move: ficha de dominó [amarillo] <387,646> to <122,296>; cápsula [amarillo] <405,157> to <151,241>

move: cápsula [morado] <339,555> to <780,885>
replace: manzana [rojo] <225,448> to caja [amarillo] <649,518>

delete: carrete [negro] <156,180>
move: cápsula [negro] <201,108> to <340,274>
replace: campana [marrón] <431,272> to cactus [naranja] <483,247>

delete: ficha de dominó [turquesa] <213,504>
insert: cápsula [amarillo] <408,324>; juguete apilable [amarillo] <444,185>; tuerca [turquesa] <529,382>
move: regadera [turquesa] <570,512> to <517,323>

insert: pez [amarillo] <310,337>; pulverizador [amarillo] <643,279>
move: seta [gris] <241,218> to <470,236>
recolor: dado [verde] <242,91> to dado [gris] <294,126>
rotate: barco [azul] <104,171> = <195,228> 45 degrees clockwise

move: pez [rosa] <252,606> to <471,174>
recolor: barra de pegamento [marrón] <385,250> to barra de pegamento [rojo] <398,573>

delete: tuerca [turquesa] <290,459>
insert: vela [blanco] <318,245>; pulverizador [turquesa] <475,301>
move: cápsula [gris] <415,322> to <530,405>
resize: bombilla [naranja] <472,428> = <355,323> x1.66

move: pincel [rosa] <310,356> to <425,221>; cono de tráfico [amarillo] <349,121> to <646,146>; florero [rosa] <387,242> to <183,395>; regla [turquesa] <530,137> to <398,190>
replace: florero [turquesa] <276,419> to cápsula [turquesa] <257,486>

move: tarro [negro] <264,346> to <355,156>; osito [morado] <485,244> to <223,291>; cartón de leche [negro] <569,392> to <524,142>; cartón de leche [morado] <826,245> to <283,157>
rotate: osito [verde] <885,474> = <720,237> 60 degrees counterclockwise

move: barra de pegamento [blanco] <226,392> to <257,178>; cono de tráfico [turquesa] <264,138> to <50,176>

> _Your instructions_:
Return, with nothing added or dropped, the line containing "insert: cápsula [amarillo]" and every line after it to the end of the listing above.

> _Completed exercise_:
insert: cápsula [amarillo] <408,324>; juguete apilable [amarillo] <444,185>; tuerca [turquesa] <529,382>
move: regadera [turquesa] <570,512> to <517,323>

insert: pez [amarillo] <310,337>; pulverizador [amarillo] <643,279>
move: seta [gris] <241,218> to <470,236>
recolor: dado [verde] <242,91> to dado [gris] <294,126>
rotate: barco [azul] <104,171> = <195,228> 45 degrees clockwise

move: pez [rosa] <252,606> to <471,174>
recolor: barra de pegamento [marrón] <385,250> to barra de pegamento [rojo] <398,573>

delete: tuerca [turquesa] <290,459>
insert: vela [blanco] <318,245>; pulverizador [turquesa] <475,301>
move: cápsula [gris] <415,322> to <530,405>
resize: bombilla [naranja] <472,428> = <355,323> x1.66

move: pincel [rosa] <310,356> to <425,221>; cono de tráfico [amarillo] <349,121> to <646,146>; florero [rosa] <387,242> to <183,395>; regla [turquesa] <530,137> to <398,190>
replace: florero [turquesa] <276,419> to cápsula [turquesa] <257,486>

move: tarro [negro] <264,346> to <355,156>; osito [morado] <485,244> to <223,291>; cartón de leche [negro] <569,392> to <524,142>; cartón de leche [morado] <826,245> to <283,157>
rotate: osito [verde] <885,474> = <720,237> 60 degrees counterclockwise

move: barra de pegamento [blanco] <226,392> to <257,178>; cono de tráfico [turquesa] <264,138> to <50,176>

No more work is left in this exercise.